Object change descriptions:
BEGIN

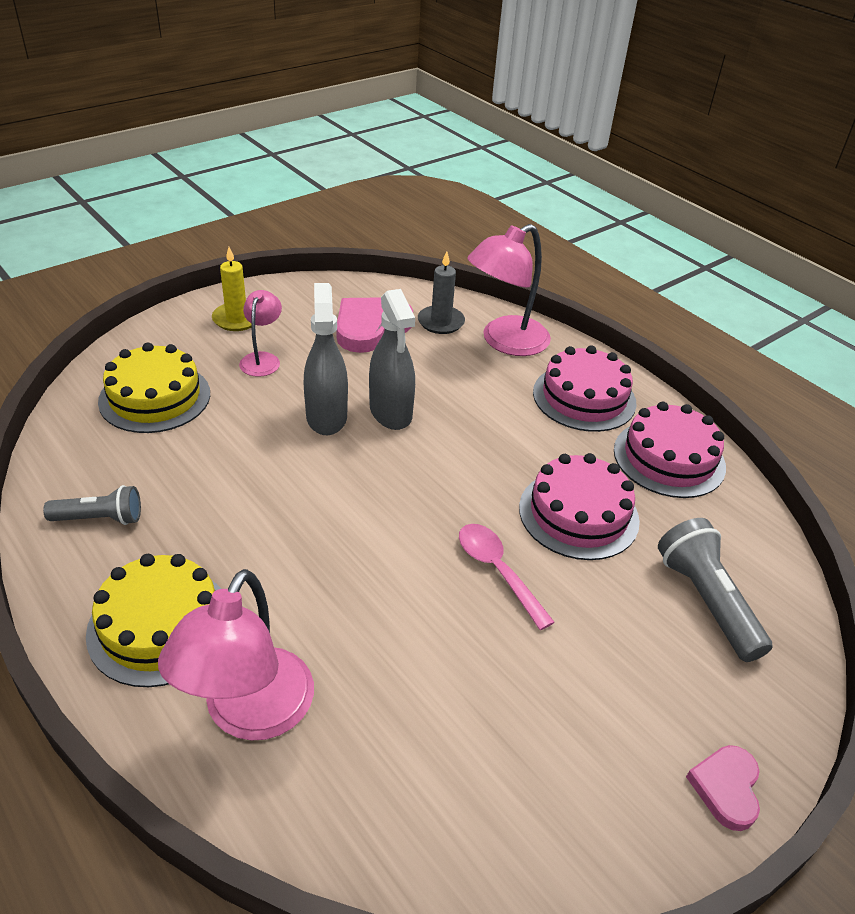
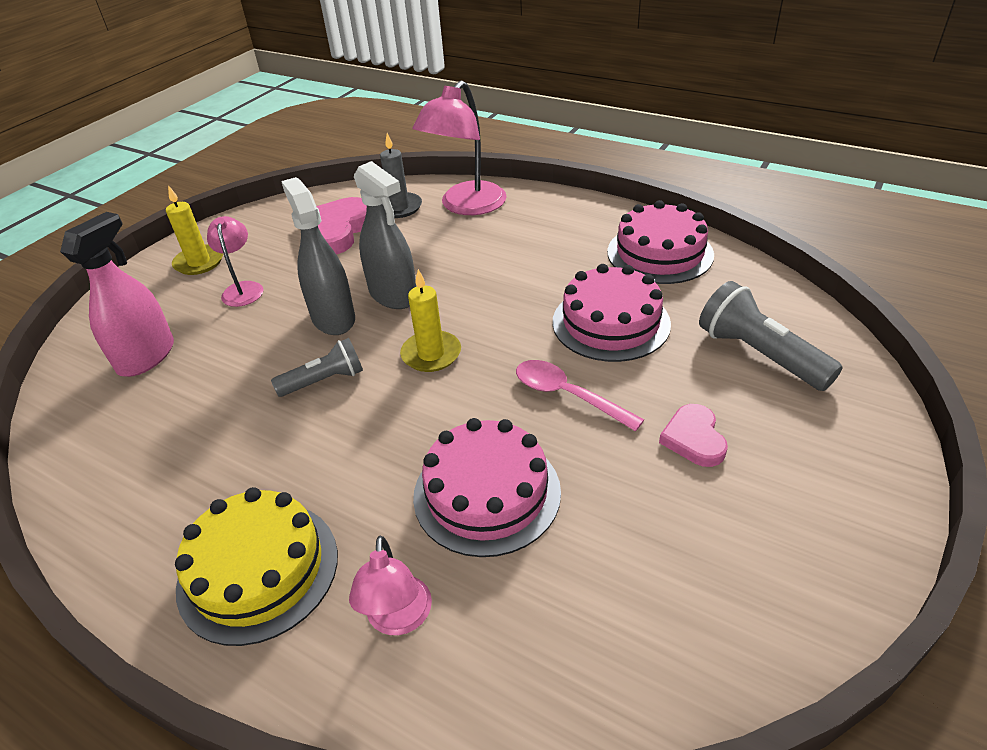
camera: 15 degrees left, 0 degrees up
(100, 518) = (140, 490): grey flashlight -> grey flashlight (324, 381)
(155, 397) = (146, 357): yellow cake -> pink spray bottle
(250, 714) = (398, 619): pink lamp -> pink lamp, size x0.55
(395, 484) = (431, 354): none -> yellow candle
(584, 397) = (560, 229): pink cake -> pink cake (487, 493)
(726, 788) = (871, 502): pink heart -> pink heart (694, 438)

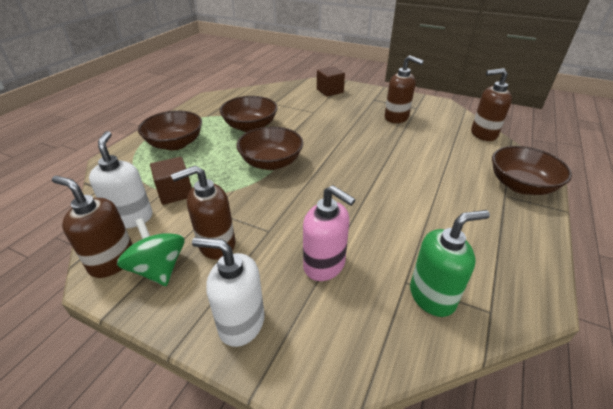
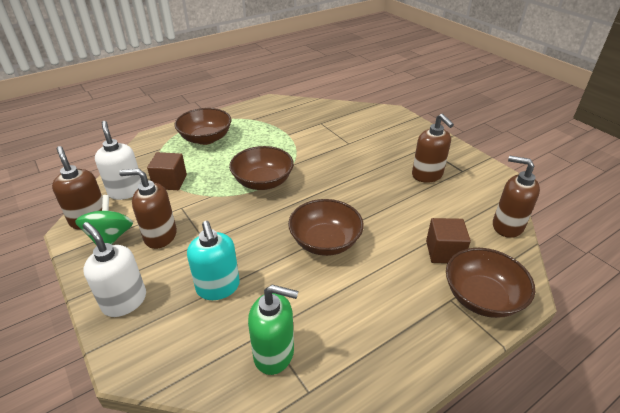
camera: 30 degrees right, 0 degrees up
(131, 218) = (126, 191): white soap dispenser -> white soap dispenser turned 45 degrees counterclockwise
(250, 126) = (278, 141): brown bowl -> brown bowl (325, 242)
(324, 265) = (218, 287): pink soap dispenser -> turquoise soap dispenser
(330, 91) = (388, 124): brown cube -> brown cube (444, 252)

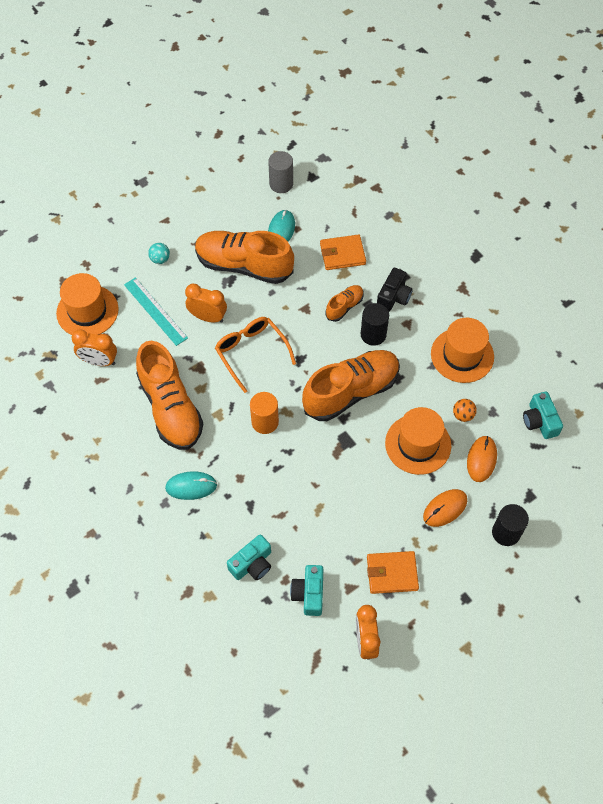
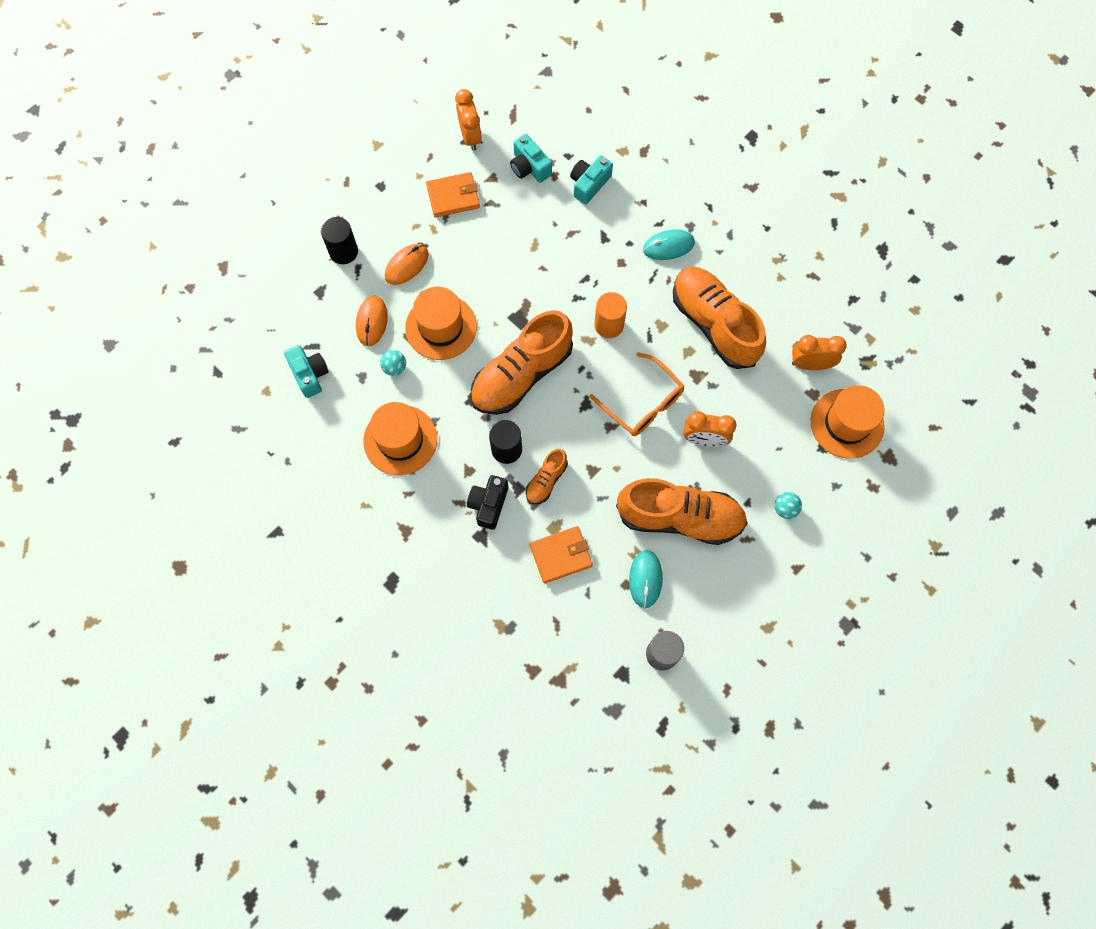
camera: 170 degrees right, 10 degrees up
(155, 311) = (768, 437): turquoise ruler -> none
(309, 593) = (529, 167): turquoise camera -> turquoise camera turned 150 degrees clockwise
(463, 415) = (394, 367): orange ball -> turquoise ball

END

Exercise instructions → In the entries above, find each line with "right" and copy it.

Reply to the exercise →
camera: 30 degrees right, 0 degrees up
camera: 170 degrees right, 10 degrees up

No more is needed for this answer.